## Records supplied:
_ _ _ _

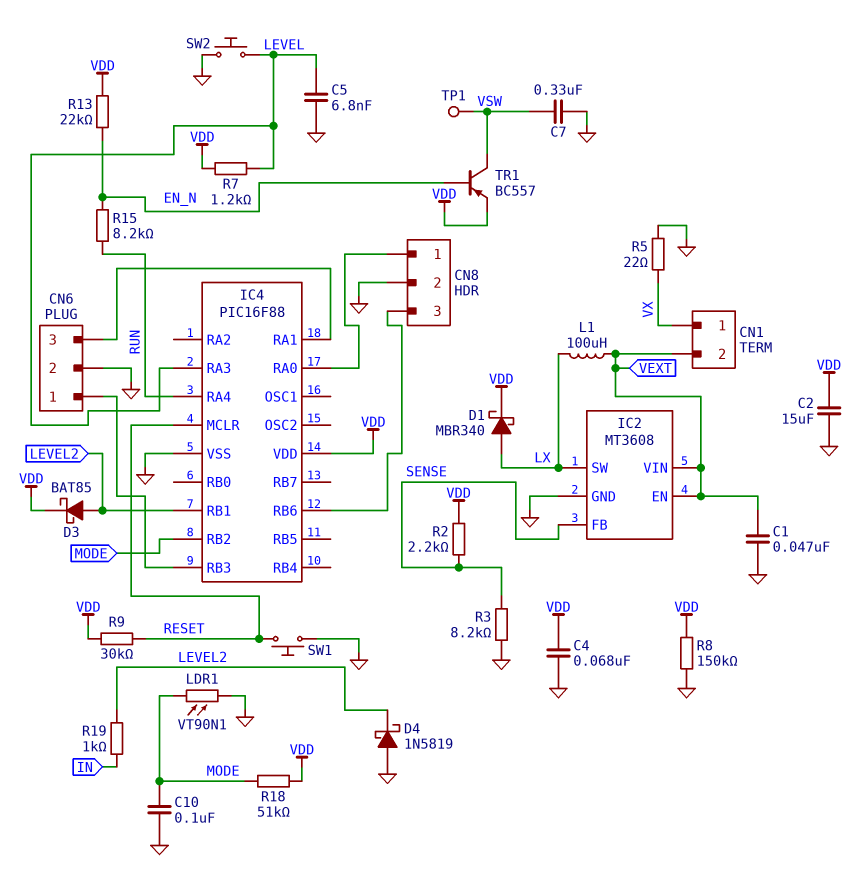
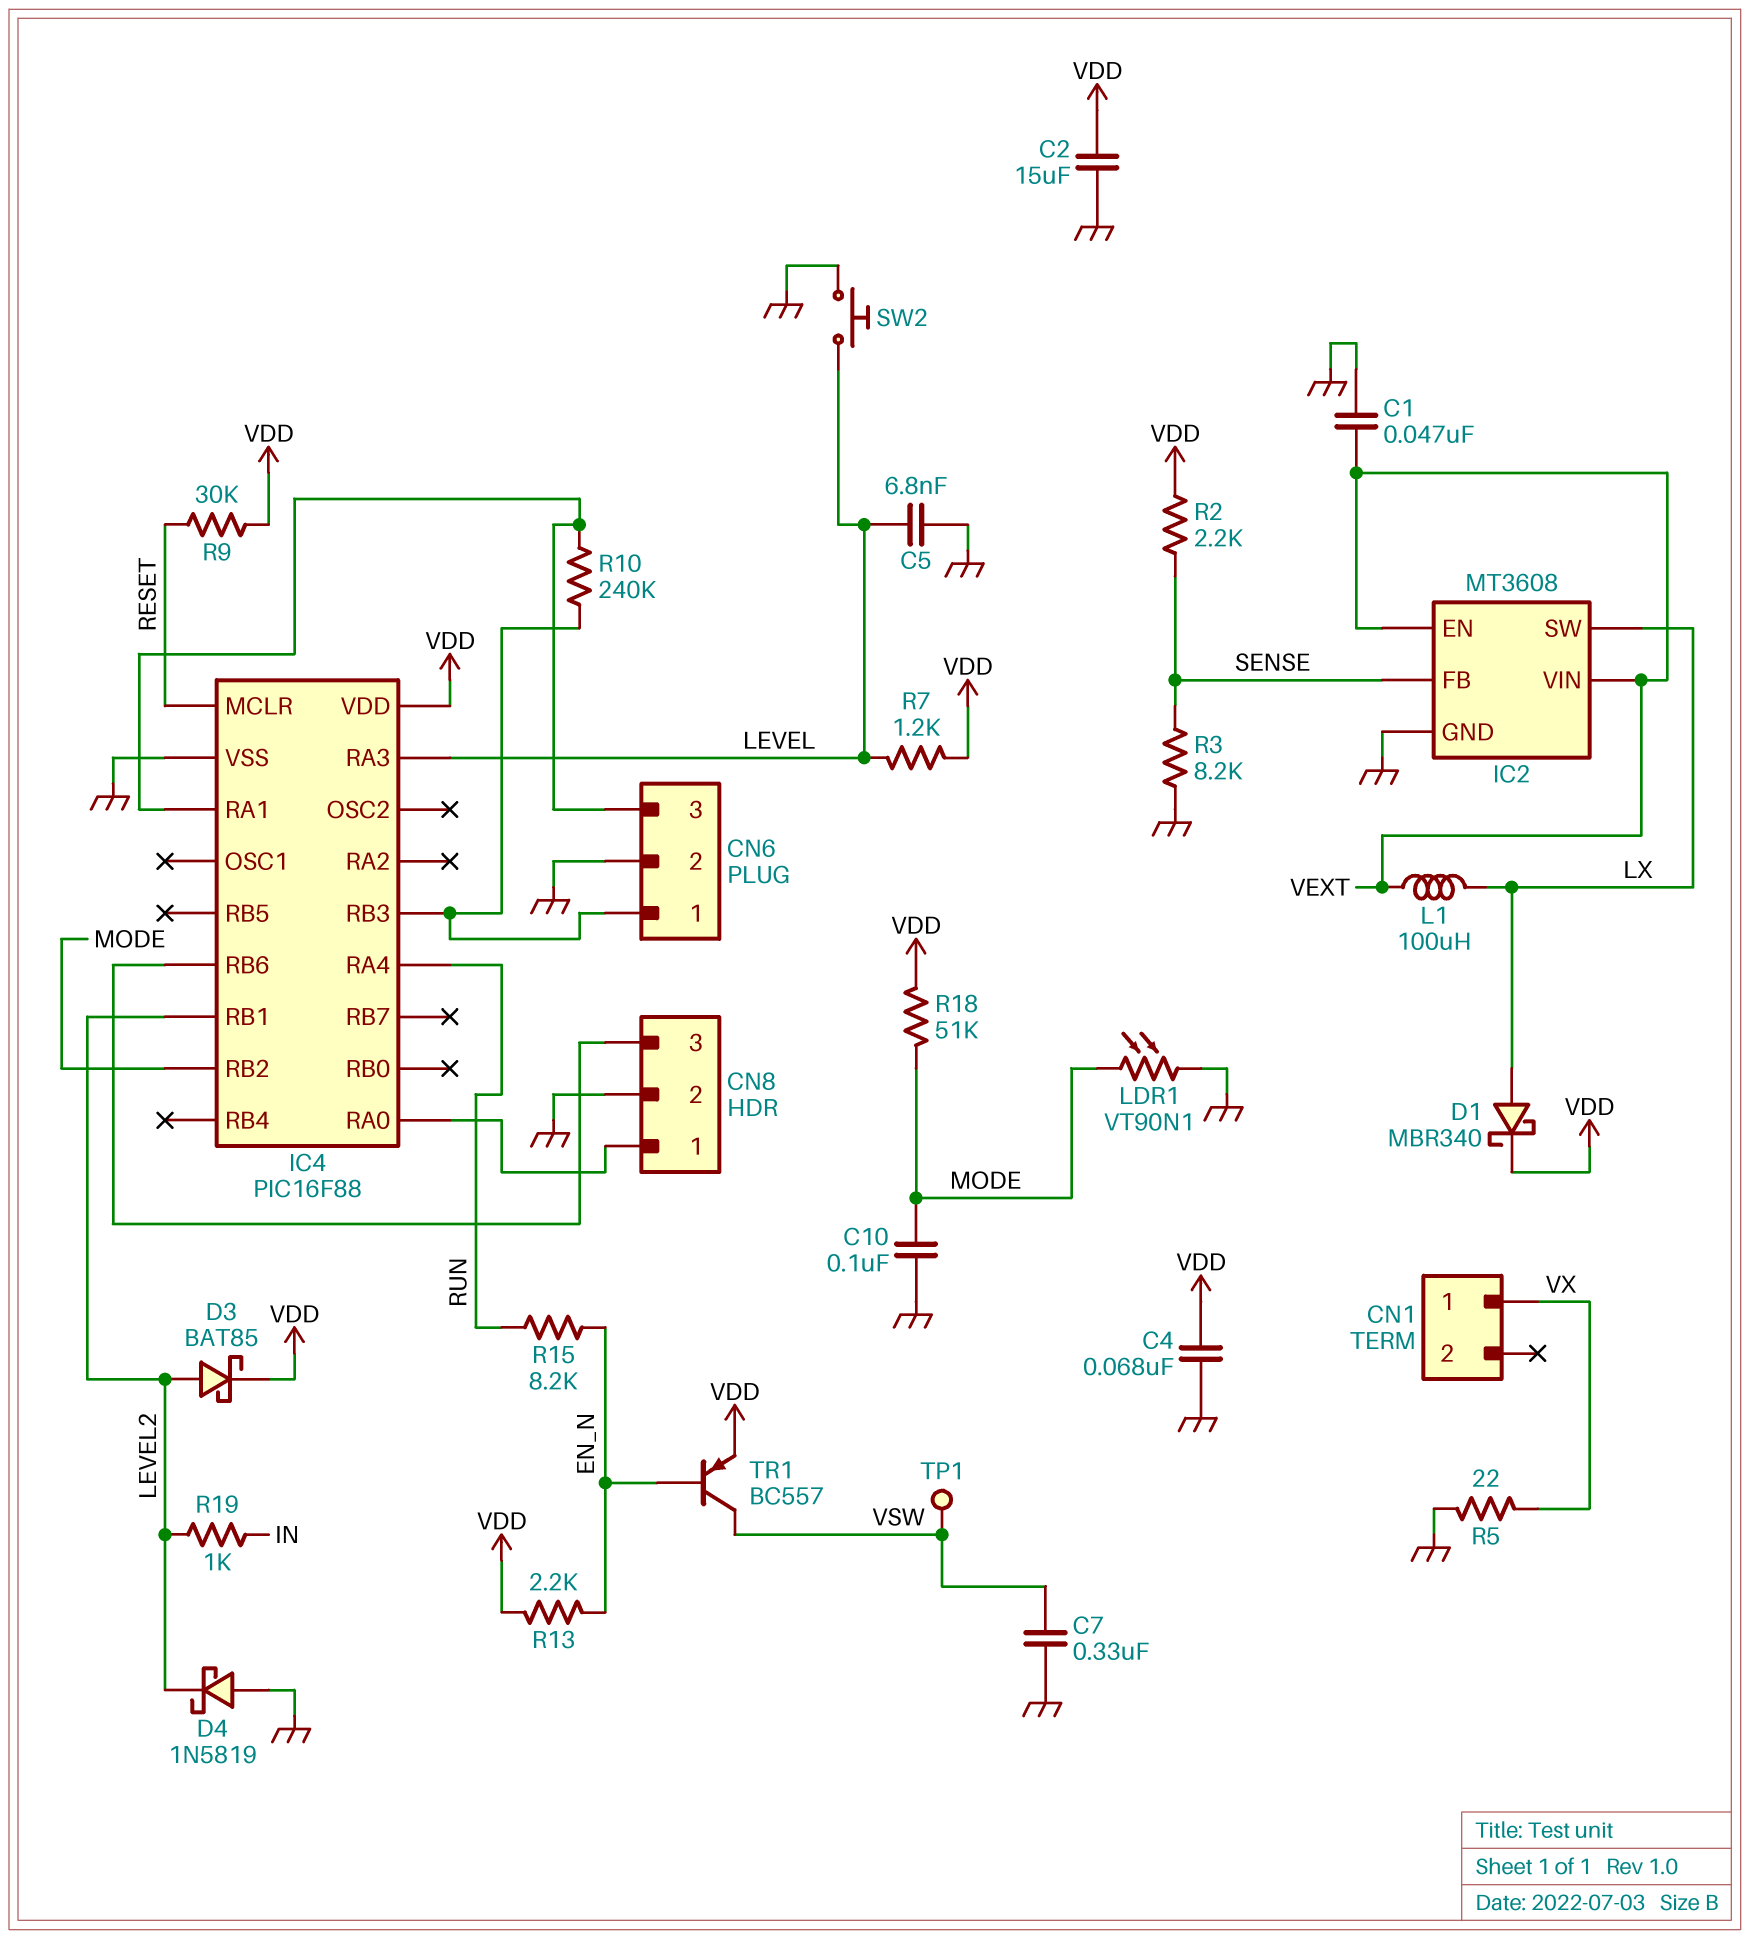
CN1 pin 2: VEXT -> none
R8: 150k (GND, VDD) -> none
R10: none -> 240k (CN6/1, CN6/3)
R13: 22k (EN_N, VDD) -> 2.2k (EN_N, VDD)
SW1: button (GND, RESET) -> none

_ _ _ _

From the line containing "R13: 22k (EN_N, VDD) -> 2.2k (EN_N, VDD)" down to the last line, reproduce the records exactly. Include both ends.

R13: 22k (EN_N, VDD) -> 2.2k (EN_N, VDD)
SW1: button (GND, RESET) -> none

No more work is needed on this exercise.